• [Aim of the task]
Looking at the entries, say how many lines contain the string "image". Offer nothing besides the number.

• [Given data]
__________

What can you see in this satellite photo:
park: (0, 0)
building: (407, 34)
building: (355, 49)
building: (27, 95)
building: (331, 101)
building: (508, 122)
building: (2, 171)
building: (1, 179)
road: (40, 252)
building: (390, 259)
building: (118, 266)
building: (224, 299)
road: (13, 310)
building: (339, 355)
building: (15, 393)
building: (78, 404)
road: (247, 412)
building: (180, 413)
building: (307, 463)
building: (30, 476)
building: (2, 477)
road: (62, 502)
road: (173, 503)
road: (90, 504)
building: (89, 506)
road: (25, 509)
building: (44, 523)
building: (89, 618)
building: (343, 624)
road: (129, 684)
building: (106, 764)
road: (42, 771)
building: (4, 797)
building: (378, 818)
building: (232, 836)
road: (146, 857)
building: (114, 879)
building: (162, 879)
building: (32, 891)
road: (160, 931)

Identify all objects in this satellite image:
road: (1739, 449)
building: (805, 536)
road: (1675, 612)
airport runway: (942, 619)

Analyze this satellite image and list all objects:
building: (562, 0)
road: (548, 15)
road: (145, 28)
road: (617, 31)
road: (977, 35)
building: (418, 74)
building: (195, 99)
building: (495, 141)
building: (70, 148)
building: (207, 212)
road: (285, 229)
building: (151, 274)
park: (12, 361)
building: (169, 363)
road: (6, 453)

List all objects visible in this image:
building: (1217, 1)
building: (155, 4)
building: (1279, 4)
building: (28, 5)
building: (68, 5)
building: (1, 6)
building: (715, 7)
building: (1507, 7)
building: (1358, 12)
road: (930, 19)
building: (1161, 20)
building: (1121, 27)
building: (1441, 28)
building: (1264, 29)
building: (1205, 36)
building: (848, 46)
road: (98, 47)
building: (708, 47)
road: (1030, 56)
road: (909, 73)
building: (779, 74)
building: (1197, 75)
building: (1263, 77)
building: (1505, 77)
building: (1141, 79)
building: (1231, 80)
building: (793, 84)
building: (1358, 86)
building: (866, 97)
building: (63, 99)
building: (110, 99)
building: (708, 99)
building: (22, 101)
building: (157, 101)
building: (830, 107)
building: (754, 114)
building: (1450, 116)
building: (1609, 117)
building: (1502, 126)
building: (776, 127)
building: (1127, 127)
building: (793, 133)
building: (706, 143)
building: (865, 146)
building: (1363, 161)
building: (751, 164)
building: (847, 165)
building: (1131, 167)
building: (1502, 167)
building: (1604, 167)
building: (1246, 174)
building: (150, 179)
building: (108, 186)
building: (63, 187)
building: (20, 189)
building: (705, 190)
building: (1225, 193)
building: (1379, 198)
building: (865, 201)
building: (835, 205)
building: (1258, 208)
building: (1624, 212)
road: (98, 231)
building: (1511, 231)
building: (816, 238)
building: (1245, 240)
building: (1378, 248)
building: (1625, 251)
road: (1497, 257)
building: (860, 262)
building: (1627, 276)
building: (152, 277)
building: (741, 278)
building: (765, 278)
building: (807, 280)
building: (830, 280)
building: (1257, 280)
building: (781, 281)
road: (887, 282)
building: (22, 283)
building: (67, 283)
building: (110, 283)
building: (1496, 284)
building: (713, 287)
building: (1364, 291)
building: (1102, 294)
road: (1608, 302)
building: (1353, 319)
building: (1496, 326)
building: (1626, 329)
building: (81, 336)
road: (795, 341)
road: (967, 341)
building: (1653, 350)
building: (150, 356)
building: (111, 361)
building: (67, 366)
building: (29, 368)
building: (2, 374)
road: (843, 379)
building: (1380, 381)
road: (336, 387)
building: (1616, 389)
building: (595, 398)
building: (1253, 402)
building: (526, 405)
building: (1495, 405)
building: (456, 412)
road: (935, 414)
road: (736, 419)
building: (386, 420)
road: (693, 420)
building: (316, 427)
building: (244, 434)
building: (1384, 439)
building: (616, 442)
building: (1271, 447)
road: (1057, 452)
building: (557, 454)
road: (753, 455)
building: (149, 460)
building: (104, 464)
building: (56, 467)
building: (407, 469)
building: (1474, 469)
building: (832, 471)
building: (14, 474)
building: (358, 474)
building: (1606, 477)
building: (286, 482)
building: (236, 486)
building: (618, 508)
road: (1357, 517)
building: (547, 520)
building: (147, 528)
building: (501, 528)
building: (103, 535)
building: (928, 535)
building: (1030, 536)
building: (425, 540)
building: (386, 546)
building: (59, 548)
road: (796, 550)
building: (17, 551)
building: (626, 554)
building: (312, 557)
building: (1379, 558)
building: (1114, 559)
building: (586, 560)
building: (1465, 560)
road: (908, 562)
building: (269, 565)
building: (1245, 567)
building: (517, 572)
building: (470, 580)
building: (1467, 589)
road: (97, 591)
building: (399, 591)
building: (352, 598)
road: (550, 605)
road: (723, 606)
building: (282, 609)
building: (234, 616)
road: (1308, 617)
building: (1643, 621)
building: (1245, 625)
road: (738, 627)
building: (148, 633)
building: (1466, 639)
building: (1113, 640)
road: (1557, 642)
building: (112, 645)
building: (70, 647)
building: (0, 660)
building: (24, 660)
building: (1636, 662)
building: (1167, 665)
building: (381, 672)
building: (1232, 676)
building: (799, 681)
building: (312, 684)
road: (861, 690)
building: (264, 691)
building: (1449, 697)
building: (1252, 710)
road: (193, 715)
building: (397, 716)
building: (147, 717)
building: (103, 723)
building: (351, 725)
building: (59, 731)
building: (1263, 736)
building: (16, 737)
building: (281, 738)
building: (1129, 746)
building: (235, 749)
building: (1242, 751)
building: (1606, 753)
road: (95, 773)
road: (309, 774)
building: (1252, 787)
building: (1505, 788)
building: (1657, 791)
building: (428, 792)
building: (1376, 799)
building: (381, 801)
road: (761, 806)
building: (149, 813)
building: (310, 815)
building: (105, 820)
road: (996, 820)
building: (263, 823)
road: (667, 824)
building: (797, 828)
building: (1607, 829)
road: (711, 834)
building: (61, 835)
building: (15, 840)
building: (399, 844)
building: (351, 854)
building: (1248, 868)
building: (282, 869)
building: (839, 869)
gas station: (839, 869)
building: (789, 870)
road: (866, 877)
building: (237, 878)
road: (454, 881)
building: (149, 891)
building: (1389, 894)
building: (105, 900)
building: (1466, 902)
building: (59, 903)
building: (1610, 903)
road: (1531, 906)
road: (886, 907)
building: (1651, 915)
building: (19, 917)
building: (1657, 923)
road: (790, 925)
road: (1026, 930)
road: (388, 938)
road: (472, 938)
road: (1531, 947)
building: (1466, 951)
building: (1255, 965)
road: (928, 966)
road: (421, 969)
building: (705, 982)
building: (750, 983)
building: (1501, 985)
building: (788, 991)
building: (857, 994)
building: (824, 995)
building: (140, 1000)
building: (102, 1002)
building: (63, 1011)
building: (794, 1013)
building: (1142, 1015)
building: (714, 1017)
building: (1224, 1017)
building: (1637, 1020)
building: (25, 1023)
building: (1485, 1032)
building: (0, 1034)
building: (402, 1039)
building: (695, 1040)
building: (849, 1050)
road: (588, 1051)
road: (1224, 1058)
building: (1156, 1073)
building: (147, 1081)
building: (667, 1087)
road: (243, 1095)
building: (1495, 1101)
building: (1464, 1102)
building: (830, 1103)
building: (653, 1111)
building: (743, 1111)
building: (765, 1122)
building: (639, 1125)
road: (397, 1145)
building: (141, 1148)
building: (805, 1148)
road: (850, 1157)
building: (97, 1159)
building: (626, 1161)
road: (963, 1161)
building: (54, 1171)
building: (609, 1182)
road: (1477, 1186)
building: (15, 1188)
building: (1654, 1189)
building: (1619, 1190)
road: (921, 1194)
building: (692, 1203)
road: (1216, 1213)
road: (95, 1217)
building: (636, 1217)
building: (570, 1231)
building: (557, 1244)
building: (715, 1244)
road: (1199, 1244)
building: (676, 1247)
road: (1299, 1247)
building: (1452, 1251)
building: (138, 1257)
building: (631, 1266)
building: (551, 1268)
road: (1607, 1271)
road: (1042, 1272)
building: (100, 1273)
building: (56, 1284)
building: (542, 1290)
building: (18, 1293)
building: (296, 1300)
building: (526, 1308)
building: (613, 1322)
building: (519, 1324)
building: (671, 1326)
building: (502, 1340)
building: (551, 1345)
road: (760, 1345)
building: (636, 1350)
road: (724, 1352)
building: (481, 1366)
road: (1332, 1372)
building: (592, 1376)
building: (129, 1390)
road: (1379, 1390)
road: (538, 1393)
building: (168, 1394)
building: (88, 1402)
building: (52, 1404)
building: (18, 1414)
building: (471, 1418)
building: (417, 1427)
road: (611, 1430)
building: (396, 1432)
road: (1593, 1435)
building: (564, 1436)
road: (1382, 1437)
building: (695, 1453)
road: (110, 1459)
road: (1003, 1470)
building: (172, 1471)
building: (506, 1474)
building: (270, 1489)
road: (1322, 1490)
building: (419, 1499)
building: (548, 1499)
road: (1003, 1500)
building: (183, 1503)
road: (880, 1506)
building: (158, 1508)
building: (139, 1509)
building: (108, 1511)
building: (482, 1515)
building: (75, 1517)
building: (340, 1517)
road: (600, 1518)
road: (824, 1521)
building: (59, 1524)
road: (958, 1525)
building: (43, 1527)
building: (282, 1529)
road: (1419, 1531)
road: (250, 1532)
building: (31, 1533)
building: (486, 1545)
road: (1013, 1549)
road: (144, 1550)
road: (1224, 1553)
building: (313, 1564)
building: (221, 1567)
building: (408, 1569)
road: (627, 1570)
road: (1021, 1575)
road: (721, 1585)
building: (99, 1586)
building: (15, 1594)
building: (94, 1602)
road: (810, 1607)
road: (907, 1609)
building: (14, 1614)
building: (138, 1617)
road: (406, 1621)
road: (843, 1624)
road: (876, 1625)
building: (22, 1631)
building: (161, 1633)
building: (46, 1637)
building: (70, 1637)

__________

• [Result]
3